Could you repeat every line below exactly, skipping the images?

INPUT DATA:
§

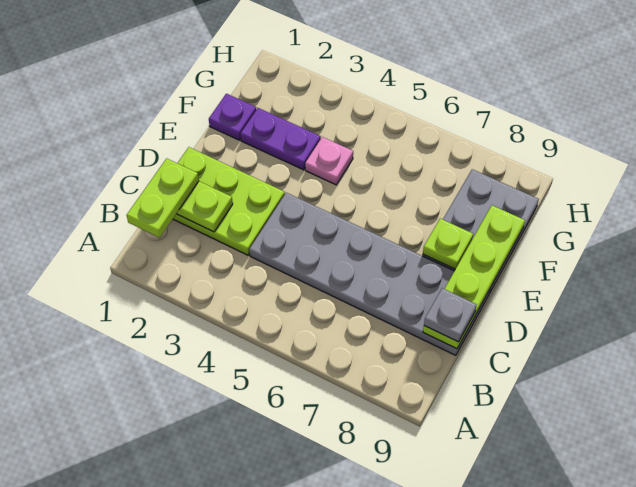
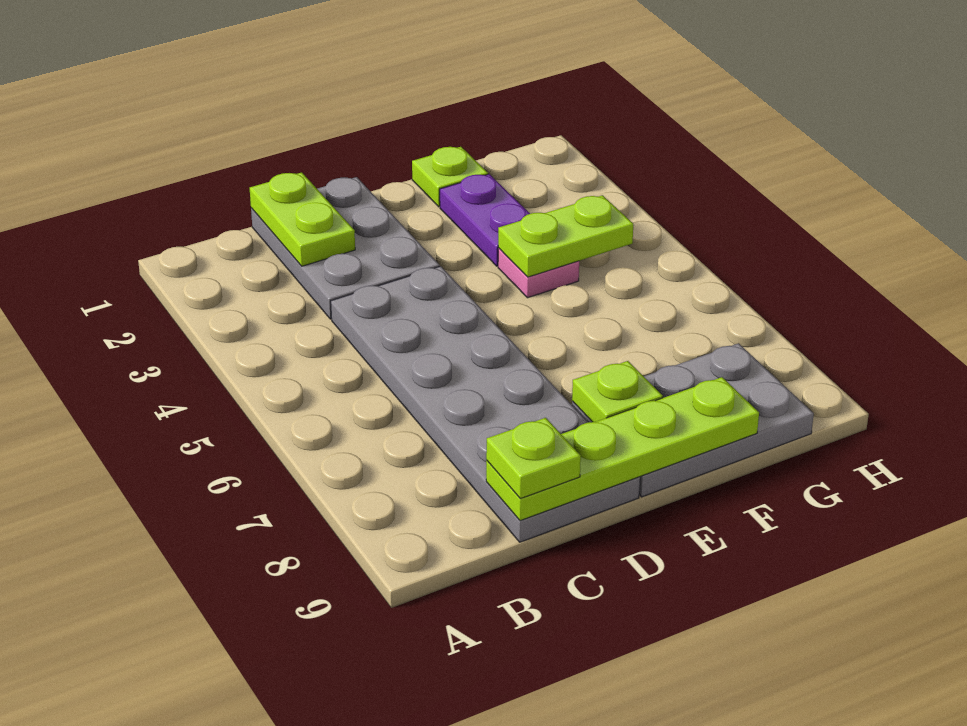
lime plate B1:C1 level 3 -> lime plate F4:G4 level 2
lime plate C1:D3 level 1 -> grey plate C1:D3 level 1
grey plate C9 level 3 -> lime plate C9 level 3
purple plate F1 level 1 -> lime plate F1 level 1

§

THE ANSWER:
lime plate B1:C1 level 3 -> lime plate F4:G4 level 2
lime plate C1:D3 level 1 -> grey plate C1:D3 level 1
grey plate C9 level 3 -> lime plate C9 level 3
purple plate F1 level 1 -> lime plate F1 level 1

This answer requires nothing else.